Dataset extract: Begin
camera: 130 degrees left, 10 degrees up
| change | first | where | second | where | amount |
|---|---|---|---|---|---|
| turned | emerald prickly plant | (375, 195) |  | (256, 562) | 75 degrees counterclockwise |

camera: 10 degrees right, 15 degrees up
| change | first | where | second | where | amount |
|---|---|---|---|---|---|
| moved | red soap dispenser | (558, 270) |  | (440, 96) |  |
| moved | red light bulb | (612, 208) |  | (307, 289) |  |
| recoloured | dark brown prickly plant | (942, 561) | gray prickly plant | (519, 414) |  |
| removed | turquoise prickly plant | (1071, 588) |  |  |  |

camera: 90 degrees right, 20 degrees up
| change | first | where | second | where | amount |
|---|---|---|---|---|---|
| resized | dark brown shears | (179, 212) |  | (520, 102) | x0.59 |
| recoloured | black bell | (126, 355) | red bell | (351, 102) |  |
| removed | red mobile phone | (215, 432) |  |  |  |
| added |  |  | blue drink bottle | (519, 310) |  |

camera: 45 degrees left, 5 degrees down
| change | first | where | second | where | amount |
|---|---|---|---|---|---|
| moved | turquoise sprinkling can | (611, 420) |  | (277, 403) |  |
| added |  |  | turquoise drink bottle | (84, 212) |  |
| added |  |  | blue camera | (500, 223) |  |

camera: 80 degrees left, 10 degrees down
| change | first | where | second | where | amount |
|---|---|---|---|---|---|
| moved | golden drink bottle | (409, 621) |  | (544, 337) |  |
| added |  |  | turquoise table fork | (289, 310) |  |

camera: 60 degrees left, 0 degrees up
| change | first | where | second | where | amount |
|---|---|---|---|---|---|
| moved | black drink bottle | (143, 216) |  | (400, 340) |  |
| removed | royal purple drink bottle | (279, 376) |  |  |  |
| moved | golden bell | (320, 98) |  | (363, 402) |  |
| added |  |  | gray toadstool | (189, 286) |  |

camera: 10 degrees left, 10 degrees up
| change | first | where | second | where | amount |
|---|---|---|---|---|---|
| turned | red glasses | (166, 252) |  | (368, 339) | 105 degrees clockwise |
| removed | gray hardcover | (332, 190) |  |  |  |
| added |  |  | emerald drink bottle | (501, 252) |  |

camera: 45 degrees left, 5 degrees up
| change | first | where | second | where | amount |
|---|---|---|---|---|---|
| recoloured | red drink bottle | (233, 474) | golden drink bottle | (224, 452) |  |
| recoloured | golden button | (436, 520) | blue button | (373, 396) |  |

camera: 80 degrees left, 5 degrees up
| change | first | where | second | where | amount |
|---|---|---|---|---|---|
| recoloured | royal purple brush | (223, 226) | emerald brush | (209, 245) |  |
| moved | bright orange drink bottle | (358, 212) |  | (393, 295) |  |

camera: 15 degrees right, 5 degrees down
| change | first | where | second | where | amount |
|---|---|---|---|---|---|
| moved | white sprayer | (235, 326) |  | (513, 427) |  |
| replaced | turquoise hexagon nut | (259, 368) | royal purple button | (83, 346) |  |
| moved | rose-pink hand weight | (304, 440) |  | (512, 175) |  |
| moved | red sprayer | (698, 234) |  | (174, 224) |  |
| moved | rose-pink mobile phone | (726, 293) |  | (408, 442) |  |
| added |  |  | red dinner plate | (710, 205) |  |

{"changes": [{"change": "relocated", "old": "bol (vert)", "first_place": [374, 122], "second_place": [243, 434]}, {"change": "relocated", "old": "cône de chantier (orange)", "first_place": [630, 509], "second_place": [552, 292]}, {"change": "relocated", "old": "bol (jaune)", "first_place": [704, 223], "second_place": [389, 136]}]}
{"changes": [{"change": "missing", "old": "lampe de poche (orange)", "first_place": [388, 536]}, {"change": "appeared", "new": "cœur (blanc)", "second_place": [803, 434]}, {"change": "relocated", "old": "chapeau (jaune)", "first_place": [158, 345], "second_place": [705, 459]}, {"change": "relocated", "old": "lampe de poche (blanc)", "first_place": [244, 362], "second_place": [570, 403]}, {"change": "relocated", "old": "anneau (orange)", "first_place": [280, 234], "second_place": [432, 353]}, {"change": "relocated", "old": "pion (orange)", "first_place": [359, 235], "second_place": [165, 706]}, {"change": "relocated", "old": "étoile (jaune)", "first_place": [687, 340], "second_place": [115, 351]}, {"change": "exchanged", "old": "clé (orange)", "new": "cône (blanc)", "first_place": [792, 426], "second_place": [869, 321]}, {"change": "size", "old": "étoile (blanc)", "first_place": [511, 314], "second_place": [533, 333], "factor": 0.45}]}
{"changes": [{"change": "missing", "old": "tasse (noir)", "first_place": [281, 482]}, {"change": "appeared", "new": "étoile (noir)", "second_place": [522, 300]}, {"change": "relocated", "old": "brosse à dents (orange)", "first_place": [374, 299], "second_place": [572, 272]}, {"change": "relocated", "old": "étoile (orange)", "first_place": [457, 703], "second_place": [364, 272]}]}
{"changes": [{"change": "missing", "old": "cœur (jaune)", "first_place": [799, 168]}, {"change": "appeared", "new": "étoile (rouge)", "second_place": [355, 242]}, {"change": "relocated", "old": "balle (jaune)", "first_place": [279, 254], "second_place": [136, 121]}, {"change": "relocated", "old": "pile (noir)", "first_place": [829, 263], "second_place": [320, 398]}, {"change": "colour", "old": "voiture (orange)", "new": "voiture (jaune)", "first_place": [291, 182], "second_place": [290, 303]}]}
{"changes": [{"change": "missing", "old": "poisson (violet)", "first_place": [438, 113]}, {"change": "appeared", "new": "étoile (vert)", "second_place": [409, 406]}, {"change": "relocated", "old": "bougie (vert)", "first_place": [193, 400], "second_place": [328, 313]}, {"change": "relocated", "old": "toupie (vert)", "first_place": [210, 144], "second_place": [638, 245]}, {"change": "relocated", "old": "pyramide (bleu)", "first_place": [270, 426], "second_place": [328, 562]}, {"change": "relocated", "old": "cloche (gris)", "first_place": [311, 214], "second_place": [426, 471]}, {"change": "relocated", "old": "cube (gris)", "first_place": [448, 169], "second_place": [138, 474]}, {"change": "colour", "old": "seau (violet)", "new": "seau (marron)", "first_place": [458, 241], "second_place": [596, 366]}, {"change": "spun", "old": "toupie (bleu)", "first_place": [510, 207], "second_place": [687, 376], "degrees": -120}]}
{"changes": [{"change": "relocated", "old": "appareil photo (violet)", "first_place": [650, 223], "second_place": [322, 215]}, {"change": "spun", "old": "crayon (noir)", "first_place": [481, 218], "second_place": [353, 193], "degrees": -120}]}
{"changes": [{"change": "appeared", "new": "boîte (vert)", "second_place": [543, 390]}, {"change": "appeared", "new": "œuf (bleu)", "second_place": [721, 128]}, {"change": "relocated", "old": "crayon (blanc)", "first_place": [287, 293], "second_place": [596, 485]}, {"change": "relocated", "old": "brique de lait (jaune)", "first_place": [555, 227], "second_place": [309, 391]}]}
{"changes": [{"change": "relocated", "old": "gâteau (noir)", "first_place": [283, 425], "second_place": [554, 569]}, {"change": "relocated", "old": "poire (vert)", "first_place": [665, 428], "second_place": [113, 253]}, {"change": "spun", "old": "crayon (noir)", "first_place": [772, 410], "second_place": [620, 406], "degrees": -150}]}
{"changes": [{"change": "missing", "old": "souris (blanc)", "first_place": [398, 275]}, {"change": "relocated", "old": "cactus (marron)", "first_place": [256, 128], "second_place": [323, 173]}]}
Dataset extract: End
▸ **Your goal**
Write out exactly the lines between the start of the entries and the line containing "camera: 45 degrees left, 5 degrees down", including that line and the first one.

▸ **Solution for this task**
camera: 130 degrees left, 10 degrees up
| change | first | where | second | where | amount |
|---|---|---|---|---|---|
| turned | emerald prickly plant | (375, 195) |  | (256, 562) | 75 degrees counterclockwise |

camera: 10 degrees right, 15 degrees up
| change | first | where | second | where | amount |
|---|---|---|---|---|---|
| moved | red soap dispenser | (558, 270) |  | (440, 96) |  |
| moved | red light bulb | (612, 208) |  | (307, 289) |  |
| recoloured | dark brown prickly plant | (942, 561) | gray prickly plant | (519, 414) |  |
| removed | turquoise prickly plant | (1071, 588) |  |  |  |

camera: 90 degrees right, 20 degrees up
| change | first | where | second | where | amount |
|---|---|---|---|---|---|
| resized | dark brown shears | (179, 212) |  | (520, 102) | x0.59 |
| recoloured | black bell | (126, 355) | red bell | (351, 102) |  |
| removed | red mobile phone | (215, 432) |  |  |  |
| added |  |  | blue drink bottle | (519, 310) |  |

camera: 45 degrees left, 5 degrees down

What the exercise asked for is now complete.